INSTRUCTIONS FOR THE TASK:
Exactly the lines from the one containing "white brick C7:F7" through the final line of the data are to be written out again, with nothing added.

EXTRACTED RECORDS:
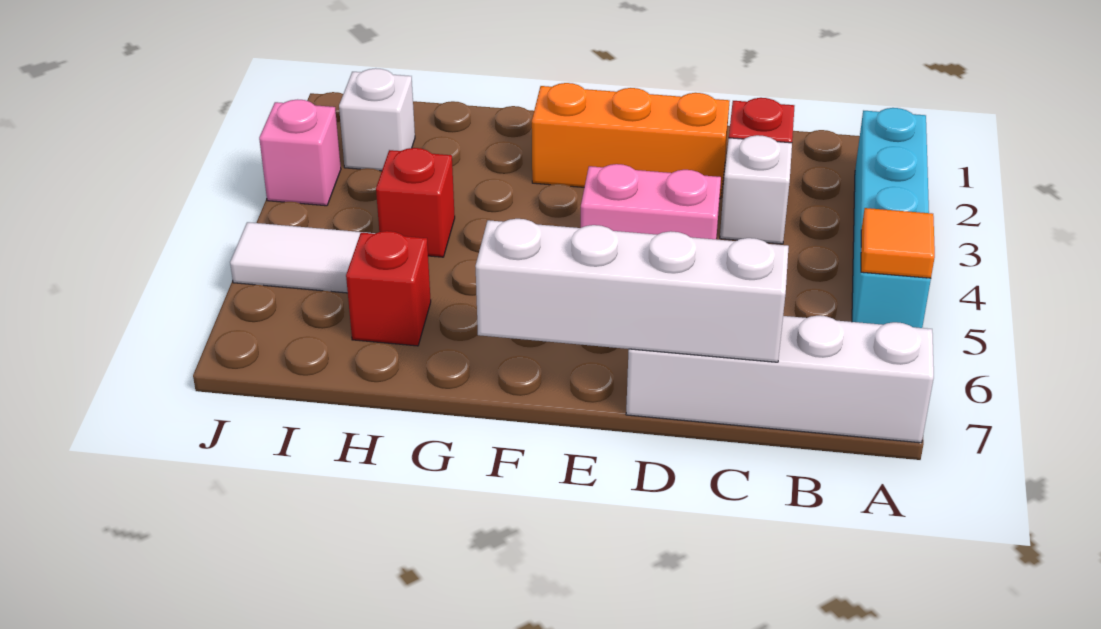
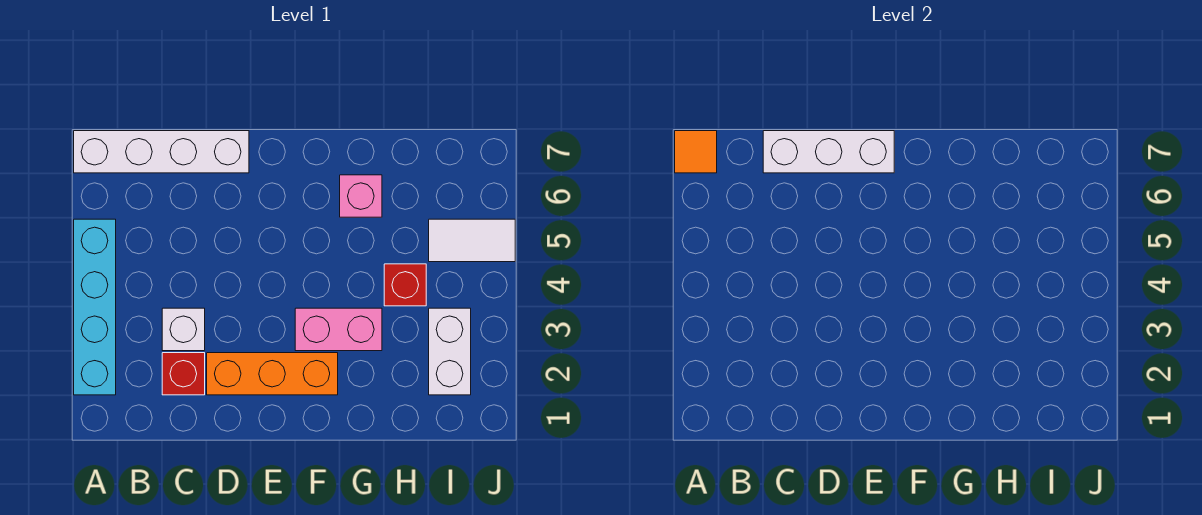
orange tile A5 level 2 -> orange tile A7 level 2
white brick C7:F7 level 2 -> white brick C7:E7 level 2
pink brick D4:E4 level 1 -> pink brick F3:G3 level 1
red brick H6 level 1 -> none
white brick I2 level 1 -> white brick I2:I3 level 1
pink brick J3 level 1 -> pink brick G6 level 1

EXERCISE ANSWER:
white brick C7:F7 level 2 -> white brick C7:E7 level 2
pink brick D4:E4 level 1 -> pink brick F3:G3 level 1
red brick H6 level 1 -> none
white brick I2 level 1 -> white brick I2:I3 level 1
pink brick J3 level 1 -> pink brick G6 level 1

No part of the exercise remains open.